[BEGIN]

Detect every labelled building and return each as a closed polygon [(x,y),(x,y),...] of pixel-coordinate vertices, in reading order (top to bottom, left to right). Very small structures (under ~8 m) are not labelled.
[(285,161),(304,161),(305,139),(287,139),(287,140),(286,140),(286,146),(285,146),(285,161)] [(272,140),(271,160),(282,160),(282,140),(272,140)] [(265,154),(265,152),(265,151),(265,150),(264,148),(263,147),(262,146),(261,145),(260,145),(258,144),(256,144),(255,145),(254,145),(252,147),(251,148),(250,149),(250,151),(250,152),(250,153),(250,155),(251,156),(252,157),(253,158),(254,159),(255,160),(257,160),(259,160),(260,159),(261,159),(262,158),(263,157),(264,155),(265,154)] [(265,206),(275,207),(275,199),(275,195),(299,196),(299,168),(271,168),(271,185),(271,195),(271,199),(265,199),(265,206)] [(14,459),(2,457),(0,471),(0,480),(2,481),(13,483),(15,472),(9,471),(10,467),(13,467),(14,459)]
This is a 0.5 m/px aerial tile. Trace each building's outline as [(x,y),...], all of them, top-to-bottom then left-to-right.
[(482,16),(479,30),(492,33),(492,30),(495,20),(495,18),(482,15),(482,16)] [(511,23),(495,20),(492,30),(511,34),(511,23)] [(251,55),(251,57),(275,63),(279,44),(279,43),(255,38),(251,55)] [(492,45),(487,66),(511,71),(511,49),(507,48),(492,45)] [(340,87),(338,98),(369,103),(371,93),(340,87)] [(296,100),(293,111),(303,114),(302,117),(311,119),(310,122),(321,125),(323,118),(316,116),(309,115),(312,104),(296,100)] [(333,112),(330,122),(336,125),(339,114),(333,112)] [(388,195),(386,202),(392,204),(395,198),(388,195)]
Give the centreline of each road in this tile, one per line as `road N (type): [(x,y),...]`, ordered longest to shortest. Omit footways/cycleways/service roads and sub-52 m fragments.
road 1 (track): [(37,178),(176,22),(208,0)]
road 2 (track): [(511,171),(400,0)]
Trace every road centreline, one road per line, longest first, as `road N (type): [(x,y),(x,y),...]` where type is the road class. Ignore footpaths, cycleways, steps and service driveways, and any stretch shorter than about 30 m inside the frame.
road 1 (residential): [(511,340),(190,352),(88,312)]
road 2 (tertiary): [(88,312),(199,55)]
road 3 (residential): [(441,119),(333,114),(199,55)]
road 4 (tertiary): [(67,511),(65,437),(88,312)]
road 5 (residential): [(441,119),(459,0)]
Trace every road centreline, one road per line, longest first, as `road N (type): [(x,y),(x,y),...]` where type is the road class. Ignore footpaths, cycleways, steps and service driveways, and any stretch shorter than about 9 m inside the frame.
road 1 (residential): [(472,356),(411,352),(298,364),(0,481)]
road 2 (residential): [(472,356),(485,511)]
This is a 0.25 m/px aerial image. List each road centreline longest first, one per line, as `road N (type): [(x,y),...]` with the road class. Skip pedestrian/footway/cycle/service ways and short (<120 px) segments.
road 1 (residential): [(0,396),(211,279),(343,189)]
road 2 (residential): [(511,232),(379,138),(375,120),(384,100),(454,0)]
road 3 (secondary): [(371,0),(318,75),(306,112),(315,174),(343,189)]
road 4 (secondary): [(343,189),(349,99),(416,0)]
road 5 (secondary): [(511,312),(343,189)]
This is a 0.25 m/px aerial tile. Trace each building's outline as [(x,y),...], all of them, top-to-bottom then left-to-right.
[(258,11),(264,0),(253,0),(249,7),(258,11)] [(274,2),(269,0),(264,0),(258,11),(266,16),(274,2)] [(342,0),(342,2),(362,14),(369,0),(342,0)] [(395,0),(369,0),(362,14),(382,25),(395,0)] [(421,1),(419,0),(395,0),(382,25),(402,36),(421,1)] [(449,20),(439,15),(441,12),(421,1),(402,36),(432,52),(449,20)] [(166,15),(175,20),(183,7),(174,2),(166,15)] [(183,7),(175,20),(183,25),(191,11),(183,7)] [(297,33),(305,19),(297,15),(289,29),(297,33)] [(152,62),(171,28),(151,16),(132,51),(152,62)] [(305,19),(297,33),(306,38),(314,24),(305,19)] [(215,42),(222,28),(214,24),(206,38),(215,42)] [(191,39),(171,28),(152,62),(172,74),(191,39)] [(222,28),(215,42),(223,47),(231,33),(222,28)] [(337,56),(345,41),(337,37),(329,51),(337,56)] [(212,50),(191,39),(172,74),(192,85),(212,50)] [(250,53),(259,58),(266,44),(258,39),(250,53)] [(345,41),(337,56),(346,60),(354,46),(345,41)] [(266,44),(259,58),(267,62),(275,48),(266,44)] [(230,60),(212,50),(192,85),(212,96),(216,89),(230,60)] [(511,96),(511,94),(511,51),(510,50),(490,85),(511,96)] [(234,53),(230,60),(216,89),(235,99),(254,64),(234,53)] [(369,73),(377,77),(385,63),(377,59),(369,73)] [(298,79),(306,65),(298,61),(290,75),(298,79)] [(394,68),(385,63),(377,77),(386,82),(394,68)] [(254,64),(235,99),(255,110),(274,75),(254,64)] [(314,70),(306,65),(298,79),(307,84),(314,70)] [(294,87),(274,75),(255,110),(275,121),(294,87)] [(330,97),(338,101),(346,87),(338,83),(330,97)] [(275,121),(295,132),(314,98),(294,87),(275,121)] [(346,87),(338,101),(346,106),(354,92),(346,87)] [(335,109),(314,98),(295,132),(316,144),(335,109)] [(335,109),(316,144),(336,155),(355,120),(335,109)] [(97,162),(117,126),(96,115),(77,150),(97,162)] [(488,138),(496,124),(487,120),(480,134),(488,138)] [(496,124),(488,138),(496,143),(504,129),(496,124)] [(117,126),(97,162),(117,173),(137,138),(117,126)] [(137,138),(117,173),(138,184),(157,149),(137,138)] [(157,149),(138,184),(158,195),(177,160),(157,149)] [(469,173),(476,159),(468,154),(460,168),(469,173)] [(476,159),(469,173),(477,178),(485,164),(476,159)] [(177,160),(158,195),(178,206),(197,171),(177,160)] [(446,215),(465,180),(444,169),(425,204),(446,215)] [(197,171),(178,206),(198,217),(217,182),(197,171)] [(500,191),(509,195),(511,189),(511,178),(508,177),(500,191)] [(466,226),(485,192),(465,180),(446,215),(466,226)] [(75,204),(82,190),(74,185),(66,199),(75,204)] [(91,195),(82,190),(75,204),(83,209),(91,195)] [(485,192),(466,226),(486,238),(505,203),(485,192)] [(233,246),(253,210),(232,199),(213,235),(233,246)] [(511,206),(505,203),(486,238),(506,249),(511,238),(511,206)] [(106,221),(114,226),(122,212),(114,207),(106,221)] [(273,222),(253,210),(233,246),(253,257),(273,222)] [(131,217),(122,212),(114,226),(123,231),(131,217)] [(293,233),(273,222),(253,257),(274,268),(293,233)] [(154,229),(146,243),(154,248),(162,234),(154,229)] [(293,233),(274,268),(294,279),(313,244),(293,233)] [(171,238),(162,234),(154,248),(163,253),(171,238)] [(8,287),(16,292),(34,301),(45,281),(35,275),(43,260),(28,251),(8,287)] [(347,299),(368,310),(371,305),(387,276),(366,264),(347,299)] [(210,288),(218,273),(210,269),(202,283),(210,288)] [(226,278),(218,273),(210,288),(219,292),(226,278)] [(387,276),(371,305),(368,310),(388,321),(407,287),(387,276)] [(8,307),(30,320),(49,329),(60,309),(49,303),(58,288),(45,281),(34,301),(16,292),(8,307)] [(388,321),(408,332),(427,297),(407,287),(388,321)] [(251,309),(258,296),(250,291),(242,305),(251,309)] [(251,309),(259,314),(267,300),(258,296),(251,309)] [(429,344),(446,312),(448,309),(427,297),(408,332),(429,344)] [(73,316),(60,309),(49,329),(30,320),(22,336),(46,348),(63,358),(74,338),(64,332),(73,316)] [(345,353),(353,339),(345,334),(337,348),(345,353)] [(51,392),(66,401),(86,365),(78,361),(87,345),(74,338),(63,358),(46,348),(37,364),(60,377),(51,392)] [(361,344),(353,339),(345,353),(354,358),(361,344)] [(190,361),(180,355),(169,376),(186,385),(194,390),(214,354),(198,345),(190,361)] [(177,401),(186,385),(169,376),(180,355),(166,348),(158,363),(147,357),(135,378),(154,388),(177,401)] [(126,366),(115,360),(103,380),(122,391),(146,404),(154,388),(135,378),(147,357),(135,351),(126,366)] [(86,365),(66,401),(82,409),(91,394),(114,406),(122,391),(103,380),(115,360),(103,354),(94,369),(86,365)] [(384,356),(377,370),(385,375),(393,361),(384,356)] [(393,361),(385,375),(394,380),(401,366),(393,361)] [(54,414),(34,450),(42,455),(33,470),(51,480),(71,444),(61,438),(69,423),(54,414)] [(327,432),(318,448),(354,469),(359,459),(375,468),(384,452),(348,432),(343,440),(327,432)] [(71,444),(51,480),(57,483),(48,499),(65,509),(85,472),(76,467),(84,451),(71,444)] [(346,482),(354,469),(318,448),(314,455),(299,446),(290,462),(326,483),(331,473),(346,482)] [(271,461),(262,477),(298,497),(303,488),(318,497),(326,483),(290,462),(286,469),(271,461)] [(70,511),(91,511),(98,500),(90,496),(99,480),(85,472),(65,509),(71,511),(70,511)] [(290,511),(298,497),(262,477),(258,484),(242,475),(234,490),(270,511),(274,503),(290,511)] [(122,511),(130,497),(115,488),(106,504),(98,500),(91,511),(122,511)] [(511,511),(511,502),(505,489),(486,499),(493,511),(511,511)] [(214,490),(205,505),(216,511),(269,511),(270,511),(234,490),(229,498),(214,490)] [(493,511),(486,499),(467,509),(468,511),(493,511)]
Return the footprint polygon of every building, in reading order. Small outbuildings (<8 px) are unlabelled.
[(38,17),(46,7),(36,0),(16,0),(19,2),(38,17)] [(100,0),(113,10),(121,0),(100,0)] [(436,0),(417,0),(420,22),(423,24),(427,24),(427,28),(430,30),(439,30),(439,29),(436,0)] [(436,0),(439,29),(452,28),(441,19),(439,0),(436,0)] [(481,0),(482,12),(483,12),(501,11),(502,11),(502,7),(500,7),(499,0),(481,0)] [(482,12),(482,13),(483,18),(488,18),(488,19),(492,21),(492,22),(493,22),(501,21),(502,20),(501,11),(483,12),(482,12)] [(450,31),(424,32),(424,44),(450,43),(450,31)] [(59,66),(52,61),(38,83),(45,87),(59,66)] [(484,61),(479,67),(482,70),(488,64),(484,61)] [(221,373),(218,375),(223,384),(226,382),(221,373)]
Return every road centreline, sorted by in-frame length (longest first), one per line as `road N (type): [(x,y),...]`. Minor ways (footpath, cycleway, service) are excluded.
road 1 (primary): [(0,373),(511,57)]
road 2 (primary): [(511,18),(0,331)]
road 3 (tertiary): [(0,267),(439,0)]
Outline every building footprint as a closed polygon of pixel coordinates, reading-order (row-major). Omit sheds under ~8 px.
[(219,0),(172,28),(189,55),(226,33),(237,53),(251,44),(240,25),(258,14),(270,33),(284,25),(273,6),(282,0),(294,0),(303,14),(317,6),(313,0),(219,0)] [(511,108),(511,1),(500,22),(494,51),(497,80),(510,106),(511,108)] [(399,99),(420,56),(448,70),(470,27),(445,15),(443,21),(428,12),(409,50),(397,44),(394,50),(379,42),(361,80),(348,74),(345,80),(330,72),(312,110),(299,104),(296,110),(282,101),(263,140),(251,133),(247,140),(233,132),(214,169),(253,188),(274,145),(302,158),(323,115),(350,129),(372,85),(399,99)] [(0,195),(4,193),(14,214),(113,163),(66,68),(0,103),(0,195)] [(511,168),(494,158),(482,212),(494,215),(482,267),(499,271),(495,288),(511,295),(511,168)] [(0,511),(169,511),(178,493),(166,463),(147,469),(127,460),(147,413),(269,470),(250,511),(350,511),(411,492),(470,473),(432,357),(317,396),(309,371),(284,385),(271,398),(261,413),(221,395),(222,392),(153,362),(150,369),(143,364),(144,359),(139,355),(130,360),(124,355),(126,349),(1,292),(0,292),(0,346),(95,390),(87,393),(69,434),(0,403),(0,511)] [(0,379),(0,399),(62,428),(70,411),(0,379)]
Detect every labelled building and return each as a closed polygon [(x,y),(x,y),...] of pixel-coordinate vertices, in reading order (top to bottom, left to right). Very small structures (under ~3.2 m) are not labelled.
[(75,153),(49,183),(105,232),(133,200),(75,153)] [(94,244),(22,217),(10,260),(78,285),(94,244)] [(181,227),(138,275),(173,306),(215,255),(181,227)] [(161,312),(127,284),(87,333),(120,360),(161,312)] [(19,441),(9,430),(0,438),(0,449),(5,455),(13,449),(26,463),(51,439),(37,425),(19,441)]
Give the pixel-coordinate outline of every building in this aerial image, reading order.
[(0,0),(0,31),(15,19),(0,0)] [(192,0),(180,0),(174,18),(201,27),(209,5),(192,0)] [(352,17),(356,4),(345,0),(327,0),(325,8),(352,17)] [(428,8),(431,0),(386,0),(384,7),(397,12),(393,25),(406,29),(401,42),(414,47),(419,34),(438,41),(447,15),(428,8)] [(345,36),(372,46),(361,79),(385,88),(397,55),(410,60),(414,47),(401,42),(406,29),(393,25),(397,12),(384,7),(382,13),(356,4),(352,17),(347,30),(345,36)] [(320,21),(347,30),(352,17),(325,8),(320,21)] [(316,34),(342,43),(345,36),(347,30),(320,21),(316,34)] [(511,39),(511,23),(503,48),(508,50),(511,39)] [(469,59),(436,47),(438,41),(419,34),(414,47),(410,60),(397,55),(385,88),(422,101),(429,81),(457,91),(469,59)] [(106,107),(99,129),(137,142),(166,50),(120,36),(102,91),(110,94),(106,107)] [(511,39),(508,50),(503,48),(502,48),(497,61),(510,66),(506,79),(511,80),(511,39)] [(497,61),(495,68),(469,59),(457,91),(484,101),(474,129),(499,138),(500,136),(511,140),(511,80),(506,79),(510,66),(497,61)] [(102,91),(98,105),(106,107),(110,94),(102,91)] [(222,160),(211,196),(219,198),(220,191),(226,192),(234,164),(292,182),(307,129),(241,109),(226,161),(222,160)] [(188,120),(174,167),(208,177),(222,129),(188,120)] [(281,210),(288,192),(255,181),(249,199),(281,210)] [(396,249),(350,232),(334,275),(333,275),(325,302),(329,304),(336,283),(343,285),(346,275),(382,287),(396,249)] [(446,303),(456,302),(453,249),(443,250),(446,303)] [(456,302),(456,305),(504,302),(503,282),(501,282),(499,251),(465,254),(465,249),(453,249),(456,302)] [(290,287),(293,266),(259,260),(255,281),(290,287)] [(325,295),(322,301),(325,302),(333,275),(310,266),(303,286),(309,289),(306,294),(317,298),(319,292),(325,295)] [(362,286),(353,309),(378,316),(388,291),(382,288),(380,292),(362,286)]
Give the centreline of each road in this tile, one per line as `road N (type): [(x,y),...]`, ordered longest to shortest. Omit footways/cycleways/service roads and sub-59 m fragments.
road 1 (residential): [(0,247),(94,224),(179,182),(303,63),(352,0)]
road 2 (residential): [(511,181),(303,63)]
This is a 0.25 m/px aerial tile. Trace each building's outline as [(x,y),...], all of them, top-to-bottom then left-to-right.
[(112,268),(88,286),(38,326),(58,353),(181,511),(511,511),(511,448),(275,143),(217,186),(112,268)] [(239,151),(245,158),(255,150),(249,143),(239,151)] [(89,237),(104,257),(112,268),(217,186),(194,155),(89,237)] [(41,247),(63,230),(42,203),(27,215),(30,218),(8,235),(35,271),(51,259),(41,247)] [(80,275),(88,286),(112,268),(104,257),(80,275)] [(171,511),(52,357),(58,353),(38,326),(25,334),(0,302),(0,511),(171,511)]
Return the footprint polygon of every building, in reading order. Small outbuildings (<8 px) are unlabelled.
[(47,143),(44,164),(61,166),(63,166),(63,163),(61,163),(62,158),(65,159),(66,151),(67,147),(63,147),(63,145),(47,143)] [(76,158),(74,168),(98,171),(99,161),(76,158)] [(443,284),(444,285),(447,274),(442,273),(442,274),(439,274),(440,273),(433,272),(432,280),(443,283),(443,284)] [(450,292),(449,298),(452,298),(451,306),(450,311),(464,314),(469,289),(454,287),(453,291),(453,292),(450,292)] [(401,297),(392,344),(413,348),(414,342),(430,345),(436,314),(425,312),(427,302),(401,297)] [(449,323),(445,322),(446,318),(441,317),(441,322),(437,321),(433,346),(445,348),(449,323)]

[END]

▸ **Problem requirements**
Copy out, character for character, the lines from the one with "sub-52 m fragments." to the one with "road 2 (track): [(511,171),(400,0)]", including both of those lines.

▸ **Task solution**
Give the centreline of each road in this tile, one per line as `road N (type): [(x,y),...]`, ordered longest to shortest. Omit footways/cycleways/service roads and sub-52 m fragments.
road 1 (track): [(37,178),(176,22),(208,0)]
road 2 (track): [(511,171),(400,0)]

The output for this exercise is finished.